> Task objective: Search the listing below for "PROG". Copy each matching line.
....................
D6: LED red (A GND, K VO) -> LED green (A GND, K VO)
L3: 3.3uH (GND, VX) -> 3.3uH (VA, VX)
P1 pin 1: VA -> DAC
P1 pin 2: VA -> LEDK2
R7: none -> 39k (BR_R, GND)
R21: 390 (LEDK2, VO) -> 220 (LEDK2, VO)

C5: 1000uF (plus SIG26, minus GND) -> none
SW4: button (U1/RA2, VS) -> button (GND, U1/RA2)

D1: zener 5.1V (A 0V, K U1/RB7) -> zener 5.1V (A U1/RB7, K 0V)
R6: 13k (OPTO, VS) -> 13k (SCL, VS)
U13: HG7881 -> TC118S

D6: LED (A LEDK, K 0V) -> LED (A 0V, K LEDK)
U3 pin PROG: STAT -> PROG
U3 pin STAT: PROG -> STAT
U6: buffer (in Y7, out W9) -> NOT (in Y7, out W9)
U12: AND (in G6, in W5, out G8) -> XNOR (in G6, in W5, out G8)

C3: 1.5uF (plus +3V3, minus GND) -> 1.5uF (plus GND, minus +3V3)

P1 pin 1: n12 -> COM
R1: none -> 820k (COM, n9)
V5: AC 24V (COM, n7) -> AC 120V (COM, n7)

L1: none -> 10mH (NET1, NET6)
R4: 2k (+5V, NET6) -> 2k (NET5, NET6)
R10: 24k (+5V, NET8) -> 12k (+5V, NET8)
....................
> Output of the exercise:
U3 pin PROG: STAT -> PROG
U3 pin STAT: PROG -> STAT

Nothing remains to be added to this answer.